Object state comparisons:
• • • • •
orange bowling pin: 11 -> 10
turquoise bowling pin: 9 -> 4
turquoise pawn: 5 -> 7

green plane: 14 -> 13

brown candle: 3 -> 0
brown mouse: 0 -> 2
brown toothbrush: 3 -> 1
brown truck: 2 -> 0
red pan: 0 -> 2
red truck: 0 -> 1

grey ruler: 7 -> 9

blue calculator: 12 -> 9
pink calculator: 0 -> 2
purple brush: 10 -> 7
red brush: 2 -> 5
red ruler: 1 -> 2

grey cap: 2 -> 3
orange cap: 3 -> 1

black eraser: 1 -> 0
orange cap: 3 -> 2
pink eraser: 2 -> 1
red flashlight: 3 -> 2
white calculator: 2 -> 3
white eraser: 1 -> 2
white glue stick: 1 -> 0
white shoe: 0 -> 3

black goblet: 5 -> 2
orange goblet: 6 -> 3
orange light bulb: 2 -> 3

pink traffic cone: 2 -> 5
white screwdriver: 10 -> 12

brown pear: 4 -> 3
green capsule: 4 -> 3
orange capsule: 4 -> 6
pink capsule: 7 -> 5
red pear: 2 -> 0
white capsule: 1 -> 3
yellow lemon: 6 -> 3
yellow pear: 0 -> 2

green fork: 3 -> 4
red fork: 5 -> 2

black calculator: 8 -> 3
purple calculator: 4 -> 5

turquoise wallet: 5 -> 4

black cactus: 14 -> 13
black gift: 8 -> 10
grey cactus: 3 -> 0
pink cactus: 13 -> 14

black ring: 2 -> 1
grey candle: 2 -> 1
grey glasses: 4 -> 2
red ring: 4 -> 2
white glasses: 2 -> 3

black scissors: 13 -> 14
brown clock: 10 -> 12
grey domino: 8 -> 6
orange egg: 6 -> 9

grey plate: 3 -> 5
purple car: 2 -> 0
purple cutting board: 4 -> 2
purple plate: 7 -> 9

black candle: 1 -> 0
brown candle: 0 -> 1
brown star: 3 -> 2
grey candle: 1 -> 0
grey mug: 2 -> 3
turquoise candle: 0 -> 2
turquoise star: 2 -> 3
• • • • •
* _How to complete this task_: Would you write down every record again, exactly?

* _Exercise response_:
orange bowling pin: 11 -> 10
turquoise bowling pin: 9 -> 4
turquoise pawn: 5 -> 7

green plane: 14 -> 13

brown candle: 3 -> 0
brown mouse: 0 -> 2
brown toothbrush: 3 -> 1
brown truck: 2 -> 0
red pan: 0 -> 2
red truck: 0 -> 1

grey ruler: 7 -> 9

blue calculator: 12 -> 9
pink calculator: 0 -> 2
purple brush: 10 -> 7
red brush: 2 -> 5
red ruler: 1 -> 2

grey cap: 2 -> 3
orange cap: 3 -> 1

black eraser: 1 -> 0
orange cap: 3 -> 2
pink eraser: 2 -> 1
red flashlight: 3 -> 2
white calculator: 2 -> 3
white eraser: 1 -> 2
white glue stick: 1 -> 0
white shoe: 0 -> 3

black goblet: 5 -> 2
orange goblet: 6 -> 3
orange light bulb: 2 -> 3

pink traffic cone: 2 -> 5
white screwdriver: 10 -> 12

brown pear: 4 -> 3
green capsule: 4 -> 3
orange capsule: 4 -> 6
pink capsule: 7 -> 5
red pear: 2 -> 0
white capsule: 1 -> 3
yellow lemon: 6 -> 3
yellow pear: 0 -> 2

green fork: 3 -> 4
red fork: 5 -> 2

black calculator: 8 -> 3
purple calculator: 4 -> 5

turquoise wallet: 5 -> 4

black cactus: 14 -> 13
black gift: 8 -> 10
grey cactus: 3 -> 0
pink cactus: 13 -> 14

black ring: 2 -> 1
grey candle: 2 -> 1
grey glasses: 4 -> 2
red ring: 4 -> 2
white glasses: 2 -> 3

black scissors: 13 -> 14
brown clock: 10 -> 12
grey domino: 8 -> 6
orange egg: 6 -> 9

grey plate: 3 -> 5
purple car: 2 -> 0
purple cutting board: 4 -> 2
purple plate: 7 -> 9

black candle: 1 -> 0
brown candle: 0 -> 1
brown star: 3 -> 2
grey candle: 1 -> 0
grey mug: 2 -> 3
turquoise candle: 0 -> 2
turquoise star: 2 -> 3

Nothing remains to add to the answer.